### Your task:
Repeat the data precisely as given.

### Data:
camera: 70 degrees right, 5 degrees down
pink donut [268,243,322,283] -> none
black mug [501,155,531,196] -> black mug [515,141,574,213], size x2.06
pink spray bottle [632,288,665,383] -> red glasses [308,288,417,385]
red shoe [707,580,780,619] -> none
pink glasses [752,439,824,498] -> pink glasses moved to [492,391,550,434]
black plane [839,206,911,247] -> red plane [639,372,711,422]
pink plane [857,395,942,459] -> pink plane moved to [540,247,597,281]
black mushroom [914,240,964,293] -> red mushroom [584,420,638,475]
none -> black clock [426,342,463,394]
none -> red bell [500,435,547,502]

### Answer space:
camera: 70 degrees right, 5 degrees down
pink donut [268,243,322,283] -> none
black mug [501,155,531,196] -> black mug [515,141,574,213], size x2.06
pink spray bottle [632,288,665,383] -> red glasses [308,288,417,385]
red shoe [707,580,780,619] -> none
pink glasses [752,439,824,498] -> pink glasses moved to [492,391,550,434]
black plane [839,206,911,247] -> red plane [639,372,711,422]
pink plane [857,395,942,459] -> pink plane moved to [540,247,597,281]
black mushroom [914,240,964,293] -> red mushroom [584,420,638,475]
none -> black clock [426,342,463,394]
none -> red bell [500,435,547,502]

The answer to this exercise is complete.